| Problem |
Below are some records. How many of their lines contain the string "pink"? Give the number only.

| Extracted data entries |
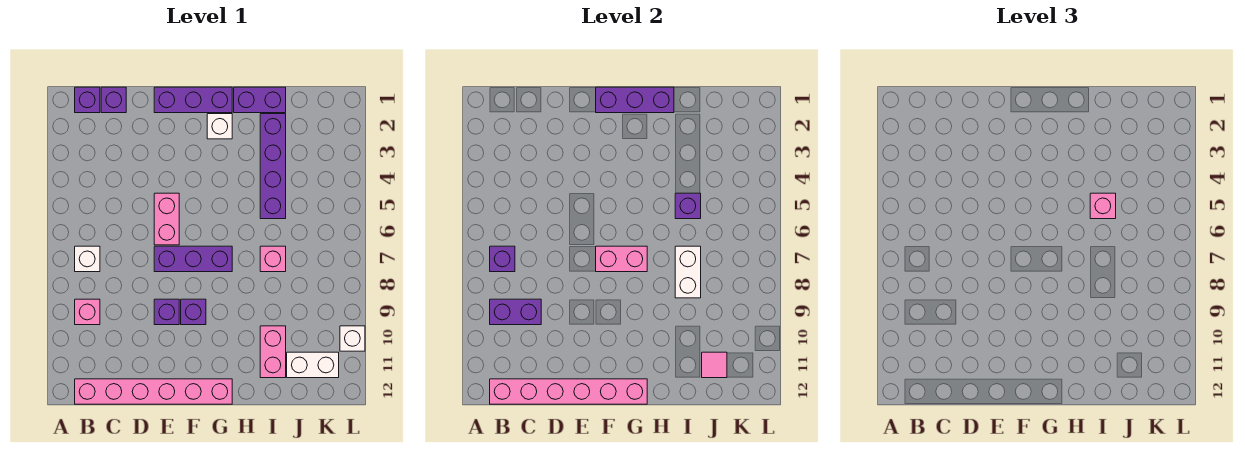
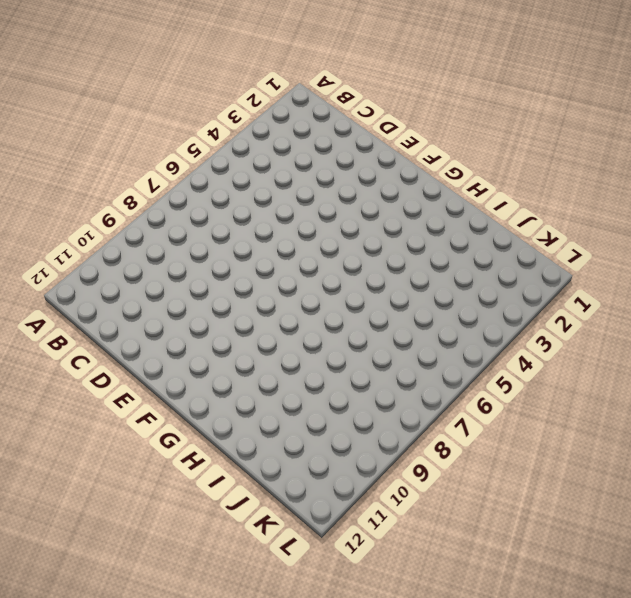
none -> purple brick B1 level 1
none -> white brick B7 level 1
none -> pink brick B9 level 1

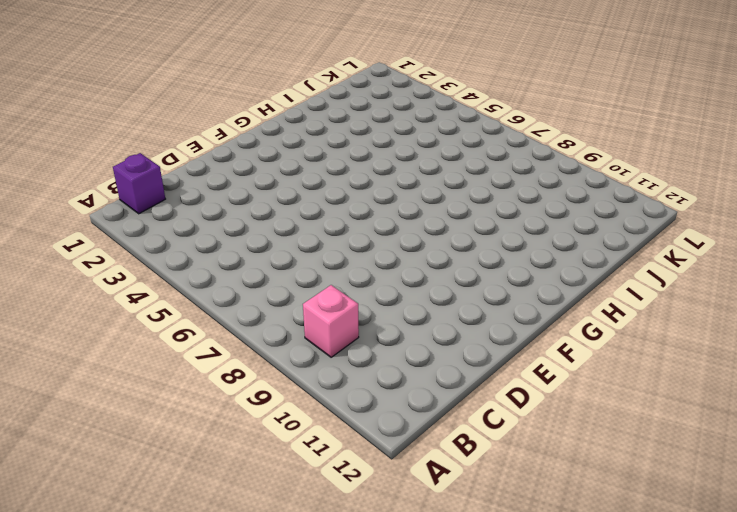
none -> white brick B7 level 1
none -> pink brick B12:G12 level 1
none -> purple brick C1 level 1

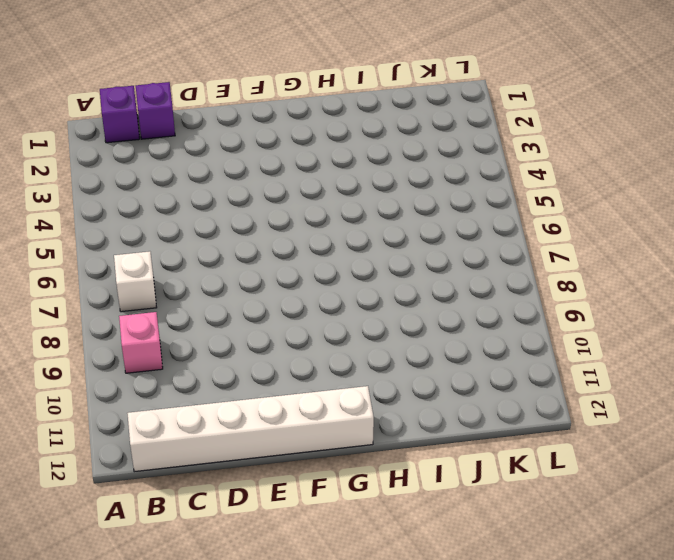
white brick B12:G12 level 1 -> pink brick B12:G12 level 1
none -> purple brick E1:G1 level 1
none -> pink brick E5:E6 level 1
none -> purple brick E7:G7 level 1

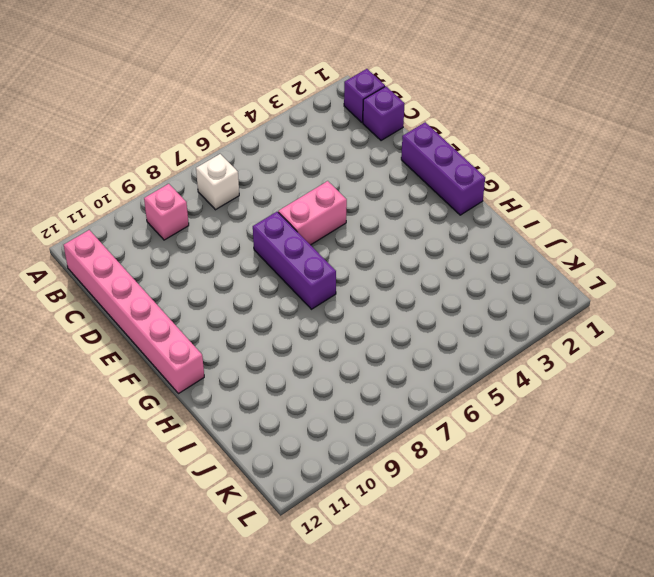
none -> purple brick E9 level 1
none -> purple brick F9 level 1
none -> white brick G2 level 1

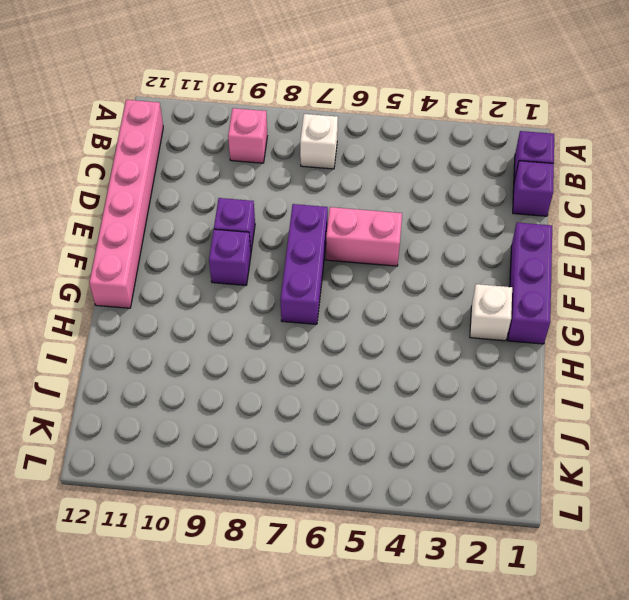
none -> purple brick H1:I1 level 1
none -> purple brick I2:I5 level 1
none -> pink brick I7 level 1

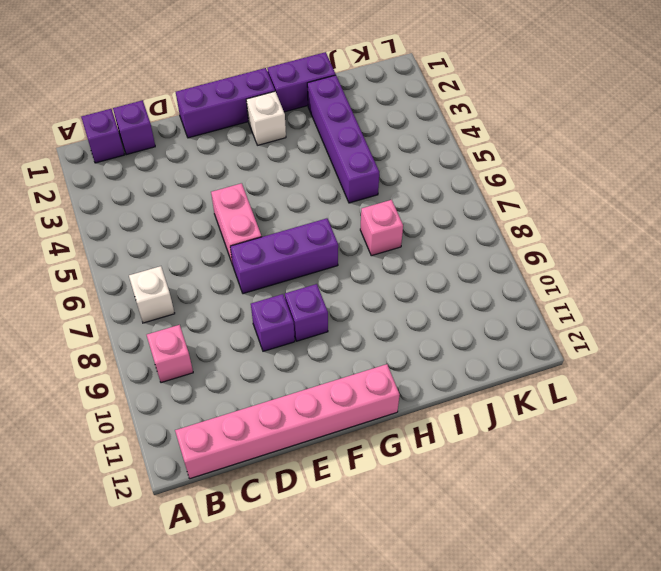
none -> pink brick I10:I11 level 1
none -> white brick J11:K11 level 1
none -> white brick L10 level 1

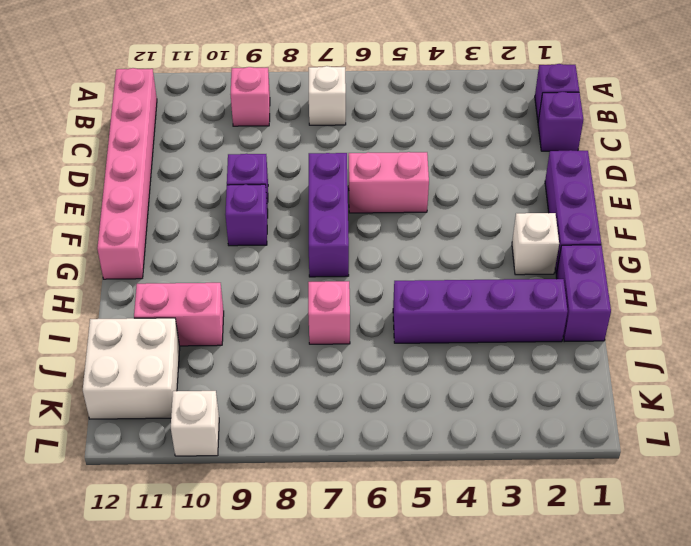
white brick J11:K12 level 1 -> white brick J11:K11 level 1
none -> purple brick B7 level 2
none -> purple brick B9:C9 level 2
none -> pink brick B12:G12 level 2

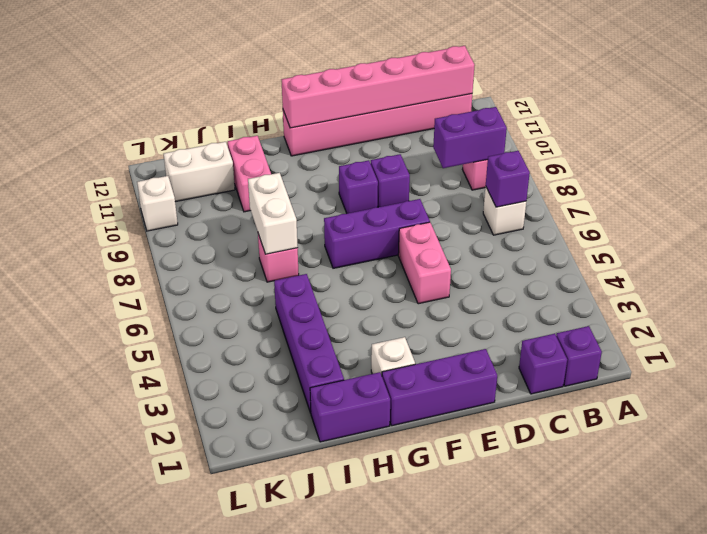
none -> purple brick F1:H1 level 2
none -> pink brick F7:G7 level 2
none -> purple brick I5 level 2

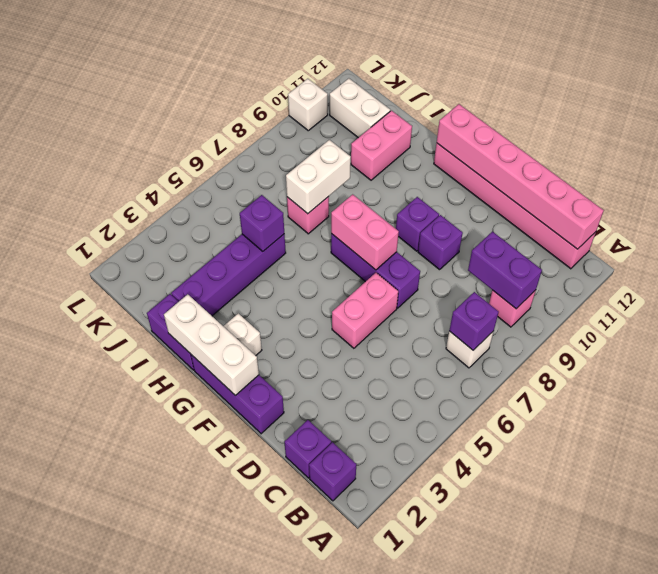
white brick F1:H1 level 2 -> purple brick F1:H1 level 2
none -> pink tile J11 level 2
none -> pink brick I5 level 3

| The completed task |
10